_Exercise details_. Below is a listing; restate from it, character for character, the lines beginning at the line holding "building: [125,469,189,555] ->" and ending at the line holding "building: none -> [18,292,188,375]", both included.

_Available data_.
————
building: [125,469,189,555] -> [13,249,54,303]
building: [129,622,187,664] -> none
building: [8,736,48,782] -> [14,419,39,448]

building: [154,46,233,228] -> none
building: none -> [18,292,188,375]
————
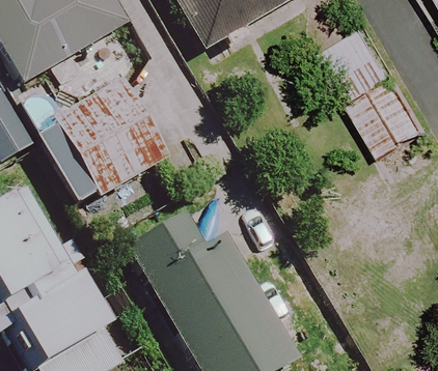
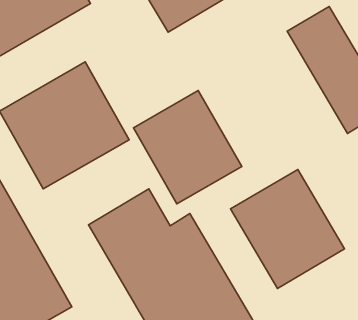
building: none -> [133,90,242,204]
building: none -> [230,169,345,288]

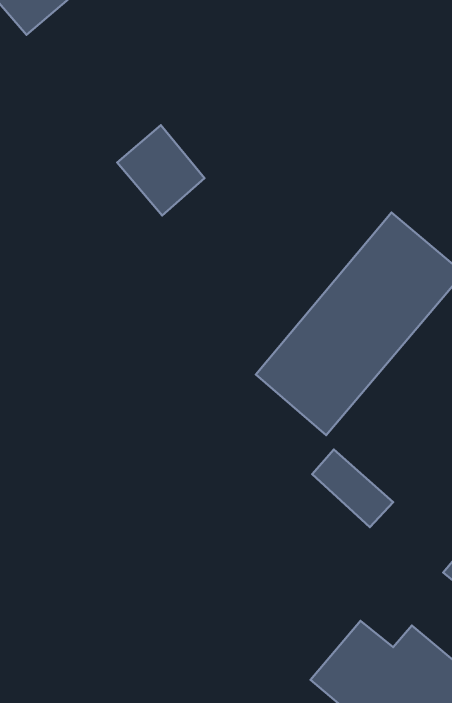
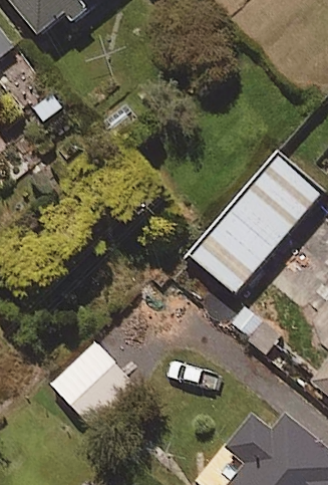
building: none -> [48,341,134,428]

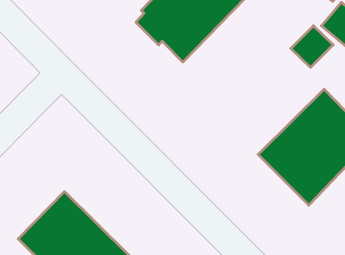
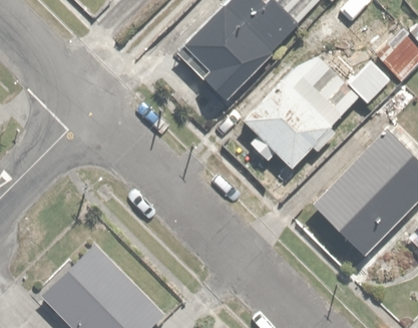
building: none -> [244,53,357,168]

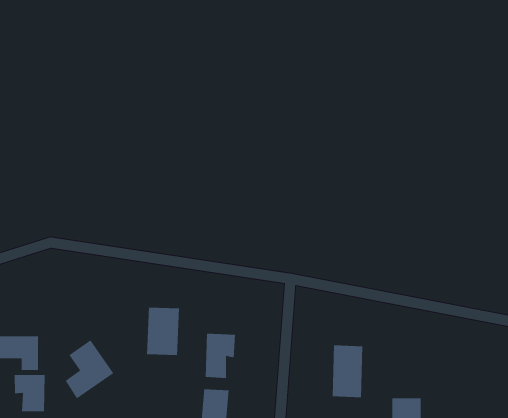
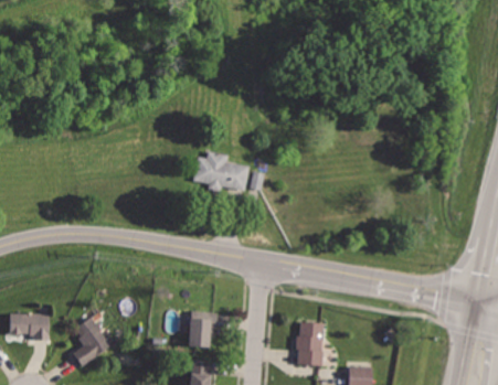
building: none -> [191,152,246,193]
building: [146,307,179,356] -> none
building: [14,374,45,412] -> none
————
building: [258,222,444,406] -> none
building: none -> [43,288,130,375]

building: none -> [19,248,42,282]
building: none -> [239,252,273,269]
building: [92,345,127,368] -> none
————
_Written answer_.
building: [125,469,189,555] -> [13,249,54,303]
building: [129,622,187,664] -> none
building: [8,736,48,782] -> [14,419,39,448]

building: [154,46,233,228] -> none
building: none -> [18,292,188,375]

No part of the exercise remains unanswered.